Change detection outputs
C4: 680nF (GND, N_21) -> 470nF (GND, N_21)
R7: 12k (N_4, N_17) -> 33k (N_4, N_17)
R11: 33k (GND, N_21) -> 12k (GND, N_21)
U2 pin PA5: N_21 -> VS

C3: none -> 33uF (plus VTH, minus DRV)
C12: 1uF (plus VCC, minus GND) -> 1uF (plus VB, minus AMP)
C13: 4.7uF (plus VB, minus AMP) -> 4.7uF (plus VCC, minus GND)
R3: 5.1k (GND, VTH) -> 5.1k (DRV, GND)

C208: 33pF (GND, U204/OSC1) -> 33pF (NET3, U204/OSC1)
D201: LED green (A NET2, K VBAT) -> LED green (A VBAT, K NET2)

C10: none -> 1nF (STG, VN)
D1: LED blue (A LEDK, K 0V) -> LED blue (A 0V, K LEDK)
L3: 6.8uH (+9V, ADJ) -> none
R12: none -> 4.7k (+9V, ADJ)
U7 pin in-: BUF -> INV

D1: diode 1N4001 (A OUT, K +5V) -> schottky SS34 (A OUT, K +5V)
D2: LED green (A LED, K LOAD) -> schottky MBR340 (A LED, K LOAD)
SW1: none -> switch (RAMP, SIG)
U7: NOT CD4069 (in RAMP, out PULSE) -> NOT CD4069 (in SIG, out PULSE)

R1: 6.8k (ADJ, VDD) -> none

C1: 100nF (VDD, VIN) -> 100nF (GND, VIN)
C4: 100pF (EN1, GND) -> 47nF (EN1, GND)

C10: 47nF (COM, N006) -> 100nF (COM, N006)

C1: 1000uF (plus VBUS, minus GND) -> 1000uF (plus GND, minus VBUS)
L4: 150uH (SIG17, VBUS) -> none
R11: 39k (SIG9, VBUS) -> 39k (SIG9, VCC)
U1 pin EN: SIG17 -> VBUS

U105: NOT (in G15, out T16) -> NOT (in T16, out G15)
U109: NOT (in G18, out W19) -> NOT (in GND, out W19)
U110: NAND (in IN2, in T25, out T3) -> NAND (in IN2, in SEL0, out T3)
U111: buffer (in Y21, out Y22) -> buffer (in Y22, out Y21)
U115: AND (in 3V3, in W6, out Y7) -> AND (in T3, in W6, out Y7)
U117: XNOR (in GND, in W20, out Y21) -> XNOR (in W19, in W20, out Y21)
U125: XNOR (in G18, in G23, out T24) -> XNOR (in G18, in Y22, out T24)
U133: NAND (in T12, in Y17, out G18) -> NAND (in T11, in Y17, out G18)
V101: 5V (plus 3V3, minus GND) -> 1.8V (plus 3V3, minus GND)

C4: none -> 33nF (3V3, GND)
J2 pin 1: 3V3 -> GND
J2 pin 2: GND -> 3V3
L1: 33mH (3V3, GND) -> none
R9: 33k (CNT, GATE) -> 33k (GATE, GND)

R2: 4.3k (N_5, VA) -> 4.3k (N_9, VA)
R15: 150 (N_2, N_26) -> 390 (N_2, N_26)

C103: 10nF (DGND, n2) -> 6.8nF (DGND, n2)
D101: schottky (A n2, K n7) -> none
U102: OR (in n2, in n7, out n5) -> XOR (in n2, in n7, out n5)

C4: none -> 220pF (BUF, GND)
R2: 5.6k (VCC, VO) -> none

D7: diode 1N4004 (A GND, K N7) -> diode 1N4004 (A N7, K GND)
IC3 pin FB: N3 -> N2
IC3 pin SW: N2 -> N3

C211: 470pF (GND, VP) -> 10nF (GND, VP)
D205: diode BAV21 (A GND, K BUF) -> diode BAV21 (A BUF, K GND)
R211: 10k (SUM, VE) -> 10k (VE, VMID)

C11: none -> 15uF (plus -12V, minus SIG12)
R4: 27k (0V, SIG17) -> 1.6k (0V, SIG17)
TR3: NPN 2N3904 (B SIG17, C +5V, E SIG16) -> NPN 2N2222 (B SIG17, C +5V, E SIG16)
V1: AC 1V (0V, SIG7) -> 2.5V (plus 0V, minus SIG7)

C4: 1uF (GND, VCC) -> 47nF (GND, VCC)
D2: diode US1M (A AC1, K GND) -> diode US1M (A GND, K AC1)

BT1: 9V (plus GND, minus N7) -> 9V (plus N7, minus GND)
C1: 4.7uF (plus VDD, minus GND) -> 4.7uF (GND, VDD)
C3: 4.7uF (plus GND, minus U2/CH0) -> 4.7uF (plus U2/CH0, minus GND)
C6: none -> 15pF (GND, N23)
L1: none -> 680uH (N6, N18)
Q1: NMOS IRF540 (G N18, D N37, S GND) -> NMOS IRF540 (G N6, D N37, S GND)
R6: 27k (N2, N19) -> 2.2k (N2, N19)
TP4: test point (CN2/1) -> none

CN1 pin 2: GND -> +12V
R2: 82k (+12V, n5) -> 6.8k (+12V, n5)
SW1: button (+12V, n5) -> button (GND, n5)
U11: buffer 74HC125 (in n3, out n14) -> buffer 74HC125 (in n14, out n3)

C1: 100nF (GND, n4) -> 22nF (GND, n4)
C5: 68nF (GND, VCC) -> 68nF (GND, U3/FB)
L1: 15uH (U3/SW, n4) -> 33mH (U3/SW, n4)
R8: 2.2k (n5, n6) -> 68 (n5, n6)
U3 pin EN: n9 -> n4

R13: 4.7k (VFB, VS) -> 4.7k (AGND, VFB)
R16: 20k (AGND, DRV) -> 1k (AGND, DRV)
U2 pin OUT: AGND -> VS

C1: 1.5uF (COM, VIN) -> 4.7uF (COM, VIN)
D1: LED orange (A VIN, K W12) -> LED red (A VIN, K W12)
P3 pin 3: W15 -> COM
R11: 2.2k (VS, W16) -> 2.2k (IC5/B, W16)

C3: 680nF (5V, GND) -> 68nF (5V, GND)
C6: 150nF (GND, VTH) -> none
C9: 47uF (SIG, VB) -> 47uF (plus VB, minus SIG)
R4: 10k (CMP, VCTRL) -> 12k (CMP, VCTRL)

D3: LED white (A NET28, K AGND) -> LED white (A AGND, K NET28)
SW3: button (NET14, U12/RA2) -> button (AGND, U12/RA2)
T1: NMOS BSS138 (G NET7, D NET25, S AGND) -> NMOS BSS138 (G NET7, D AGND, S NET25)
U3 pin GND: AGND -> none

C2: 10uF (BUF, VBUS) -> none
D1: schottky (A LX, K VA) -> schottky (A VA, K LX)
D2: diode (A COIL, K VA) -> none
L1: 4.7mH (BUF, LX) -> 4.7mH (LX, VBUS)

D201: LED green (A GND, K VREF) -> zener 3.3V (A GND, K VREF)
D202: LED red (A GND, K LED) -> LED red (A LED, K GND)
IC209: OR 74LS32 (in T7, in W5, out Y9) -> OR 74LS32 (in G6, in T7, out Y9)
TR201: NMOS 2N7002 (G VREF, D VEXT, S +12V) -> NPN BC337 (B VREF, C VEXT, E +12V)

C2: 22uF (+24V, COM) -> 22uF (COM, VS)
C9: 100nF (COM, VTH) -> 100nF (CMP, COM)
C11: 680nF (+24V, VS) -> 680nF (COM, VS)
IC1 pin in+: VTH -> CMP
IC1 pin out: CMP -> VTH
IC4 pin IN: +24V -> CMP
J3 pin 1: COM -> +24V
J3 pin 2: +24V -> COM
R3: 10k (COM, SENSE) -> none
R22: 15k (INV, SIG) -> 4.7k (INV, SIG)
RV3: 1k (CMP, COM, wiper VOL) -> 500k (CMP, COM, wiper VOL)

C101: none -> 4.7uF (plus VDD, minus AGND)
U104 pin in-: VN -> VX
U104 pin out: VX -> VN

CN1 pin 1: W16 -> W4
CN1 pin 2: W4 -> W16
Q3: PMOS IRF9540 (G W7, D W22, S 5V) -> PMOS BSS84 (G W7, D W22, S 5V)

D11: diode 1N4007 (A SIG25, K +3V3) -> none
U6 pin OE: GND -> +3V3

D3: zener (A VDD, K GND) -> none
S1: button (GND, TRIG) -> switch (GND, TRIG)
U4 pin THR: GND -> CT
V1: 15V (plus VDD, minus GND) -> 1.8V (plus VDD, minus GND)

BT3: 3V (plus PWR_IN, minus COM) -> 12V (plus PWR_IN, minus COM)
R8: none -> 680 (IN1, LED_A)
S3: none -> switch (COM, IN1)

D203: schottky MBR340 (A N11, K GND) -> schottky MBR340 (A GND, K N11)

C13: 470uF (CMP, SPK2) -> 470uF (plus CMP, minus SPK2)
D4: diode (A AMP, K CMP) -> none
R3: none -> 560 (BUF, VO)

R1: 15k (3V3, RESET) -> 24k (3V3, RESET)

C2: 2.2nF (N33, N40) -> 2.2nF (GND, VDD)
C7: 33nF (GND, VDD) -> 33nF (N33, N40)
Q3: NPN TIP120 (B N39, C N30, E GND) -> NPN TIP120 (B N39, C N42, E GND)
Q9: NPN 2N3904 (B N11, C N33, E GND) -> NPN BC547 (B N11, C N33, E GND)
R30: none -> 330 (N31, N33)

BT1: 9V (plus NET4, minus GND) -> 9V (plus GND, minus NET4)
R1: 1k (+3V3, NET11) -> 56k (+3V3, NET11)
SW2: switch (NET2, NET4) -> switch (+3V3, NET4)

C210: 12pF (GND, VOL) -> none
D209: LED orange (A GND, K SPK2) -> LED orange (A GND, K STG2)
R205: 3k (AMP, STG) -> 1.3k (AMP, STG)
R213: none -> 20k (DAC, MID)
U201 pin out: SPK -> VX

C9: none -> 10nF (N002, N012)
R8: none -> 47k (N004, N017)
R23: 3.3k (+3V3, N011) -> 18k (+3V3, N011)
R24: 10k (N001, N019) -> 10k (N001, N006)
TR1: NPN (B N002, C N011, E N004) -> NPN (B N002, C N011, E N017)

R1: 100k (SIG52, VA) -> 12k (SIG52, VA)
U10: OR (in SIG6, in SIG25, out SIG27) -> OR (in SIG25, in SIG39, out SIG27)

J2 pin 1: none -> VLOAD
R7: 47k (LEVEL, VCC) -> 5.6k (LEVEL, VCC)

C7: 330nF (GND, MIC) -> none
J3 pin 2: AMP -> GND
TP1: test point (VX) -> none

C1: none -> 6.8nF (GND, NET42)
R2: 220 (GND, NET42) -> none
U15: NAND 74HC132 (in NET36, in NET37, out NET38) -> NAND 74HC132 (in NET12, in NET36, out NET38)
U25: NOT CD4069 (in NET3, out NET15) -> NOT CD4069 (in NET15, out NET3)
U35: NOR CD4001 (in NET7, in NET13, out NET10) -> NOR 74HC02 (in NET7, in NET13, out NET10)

- [WORK INSTRUCTIONS]: From the data above, reproduce word for word the lines running from the line with "IC209: OR 74LS32" to the line with "IC1 pin in+: VTH -> CMP", ends included.

- [ANSWER SECTION]:
IC209: OR 74LS32 (in T7, in W5, out Y9) -> OR 74LS32 (in G6, in T7, out Y9)
TR201: NMOS 2N7002 (G VREF, D VEXT, S +12V) -> NPN BC337 (B VREF, C VEXT, E +12V)

C2: 22uF (+24V, COM) -> 22uF (COM, VS)
C9: 100nF (COM, VTH) -> 100nF (CMP, COM)
C11: 680nF (+24V, VS) -> 680nF (COM, VS)
IC1 pin in+: VTH -> CMP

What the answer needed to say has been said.